## INFORMATION SUPPLIED:
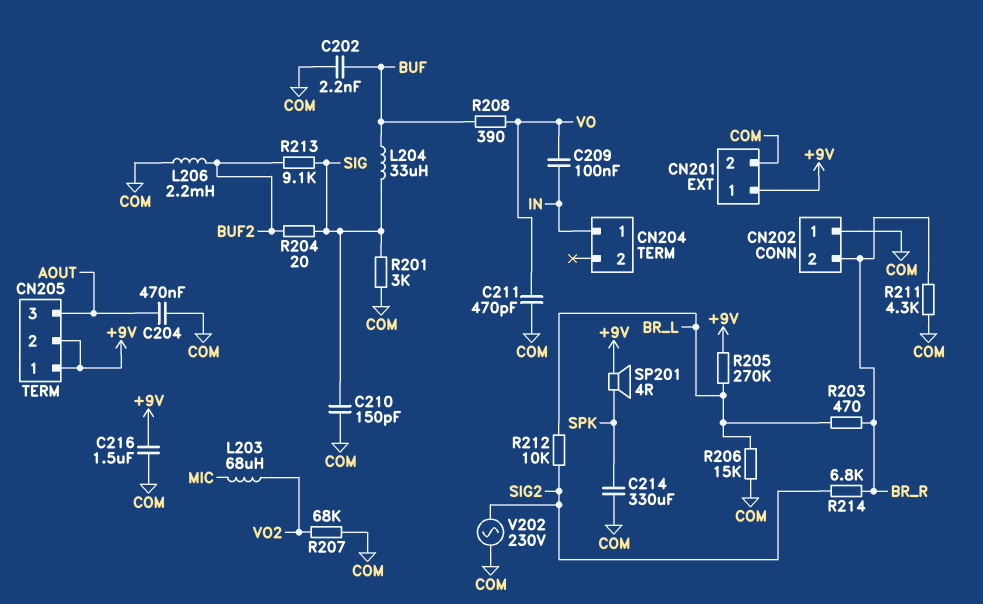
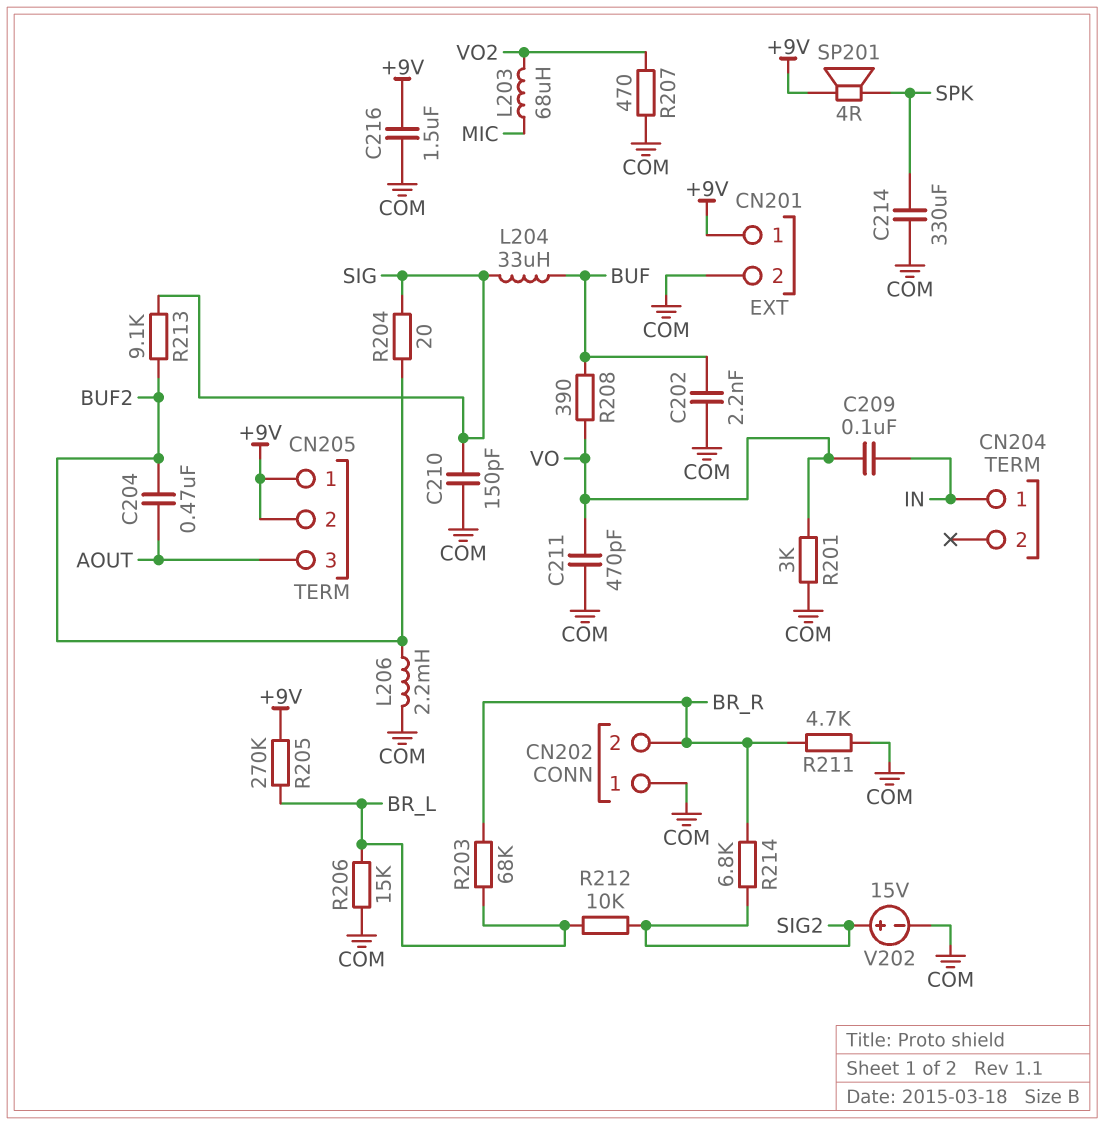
C204: 470nF (AOUT, COM) -> 470nF (AOUT, BUF2)
R201: 3k (COM, SIG) -> 3k (COM, VO)
R203: 470 (BR_L, BR_R) -> 68k (BR_L, BR_R)
R207: 68k (COM, VO2) -> 470 (COM, VO2)
R211: 4.3k (BR_R, COM) -> 4.7k (BR_R, COM)
V202: AC 230V (COM, SIG2) -> 15V (plus SIG2, minus COM)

## WHAT IS BEING ASKED:
The records above should be returned word for word, with every picture left out.

## SOLVED EXERCISE:
C204: 470nF (AOUT, COM) -> 470nF (AOUT, BUF2)
R201: 3k (COM, SIG) -> 3k (COM, VO)
R203: 470 (BR_L, BR_R) -> 68k (BR_L, BR_R)
R207: 68k (COM, VO2) -> 470 (COM, VO2)
R211: 4.3k (BR_R, COM) -> 4.7k (BR_R, COM)
V202: AC 230V (COM, SIG2) -> 15V (plus SIG2, minus COM)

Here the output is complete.